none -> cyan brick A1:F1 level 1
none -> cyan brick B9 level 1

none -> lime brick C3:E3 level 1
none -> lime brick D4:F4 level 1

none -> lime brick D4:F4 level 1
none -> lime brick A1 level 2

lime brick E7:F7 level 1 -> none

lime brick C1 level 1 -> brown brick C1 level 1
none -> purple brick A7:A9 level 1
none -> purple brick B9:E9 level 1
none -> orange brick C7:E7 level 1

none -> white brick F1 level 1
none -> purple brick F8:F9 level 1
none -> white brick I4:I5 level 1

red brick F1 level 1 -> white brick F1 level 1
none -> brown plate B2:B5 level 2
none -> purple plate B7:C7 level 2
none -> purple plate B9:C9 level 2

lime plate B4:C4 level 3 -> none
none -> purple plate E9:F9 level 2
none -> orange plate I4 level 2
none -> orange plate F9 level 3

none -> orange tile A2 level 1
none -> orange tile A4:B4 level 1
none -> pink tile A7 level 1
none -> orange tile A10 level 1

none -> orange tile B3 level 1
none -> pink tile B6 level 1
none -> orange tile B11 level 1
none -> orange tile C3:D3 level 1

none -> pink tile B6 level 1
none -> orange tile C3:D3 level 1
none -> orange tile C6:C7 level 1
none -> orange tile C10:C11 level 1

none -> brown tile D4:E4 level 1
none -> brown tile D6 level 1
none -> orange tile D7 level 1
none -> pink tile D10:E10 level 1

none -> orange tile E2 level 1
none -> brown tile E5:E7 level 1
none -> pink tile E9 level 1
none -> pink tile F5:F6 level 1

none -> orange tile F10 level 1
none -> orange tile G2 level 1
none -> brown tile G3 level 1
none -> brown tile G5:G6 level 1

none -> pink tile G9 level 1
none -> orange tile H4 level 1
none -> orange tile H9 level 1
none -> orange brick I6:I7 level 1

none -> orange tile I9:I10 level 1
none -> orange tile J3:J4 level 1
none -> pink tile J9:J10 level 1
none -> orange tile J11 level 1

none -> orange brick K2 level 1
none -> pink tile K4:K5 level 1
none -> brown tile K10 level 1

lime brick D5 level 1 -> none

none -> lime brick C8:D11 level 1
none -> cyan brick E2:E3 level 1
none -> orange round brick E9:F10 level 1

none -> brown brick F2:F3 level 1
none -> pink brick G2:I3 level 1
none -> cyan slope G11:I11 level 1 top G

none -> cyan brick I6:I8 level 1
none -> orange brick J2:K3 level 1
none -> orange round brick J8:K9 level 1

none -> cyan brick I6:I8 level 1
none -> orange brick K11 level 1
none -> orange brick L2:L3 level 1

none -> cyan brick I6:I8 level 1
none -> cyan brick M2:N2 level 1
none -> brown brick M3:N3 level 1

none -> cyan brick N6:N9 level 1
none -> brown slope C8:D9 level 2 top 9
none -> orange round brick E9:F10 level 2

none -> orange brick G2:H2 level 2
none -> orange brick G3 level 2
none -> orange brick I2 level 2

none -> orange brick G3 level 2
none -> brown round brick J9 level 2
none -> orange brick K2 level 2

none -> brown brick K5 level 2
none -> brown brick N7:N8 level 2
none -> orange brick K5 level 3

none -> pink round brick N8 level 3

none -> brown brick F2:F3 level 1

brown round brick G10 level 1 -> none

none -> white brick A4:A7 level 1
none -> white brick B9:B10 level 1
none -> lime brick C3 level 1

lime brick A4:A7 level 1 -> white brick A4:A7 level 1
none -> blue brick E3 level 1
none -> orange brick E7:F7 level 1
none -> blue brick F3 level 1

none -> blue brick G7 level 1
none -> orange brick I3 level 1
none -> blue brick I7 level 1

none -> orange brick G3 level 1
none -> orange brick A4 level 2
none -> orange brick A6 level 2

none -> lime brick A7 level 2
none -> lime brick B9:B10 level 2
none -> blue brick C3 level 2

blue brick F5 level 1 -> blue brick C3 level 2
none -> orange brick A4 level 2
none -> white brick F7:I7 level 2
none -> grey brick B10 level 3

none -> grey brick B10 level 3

********************

» About this task
The expected answer is a copy of each line in the records that holds the word "slope".

» Solution to this task
none -> cyan slope G11:I11 level 1 top G
none -> brown slope C8:D9 level 2 top 9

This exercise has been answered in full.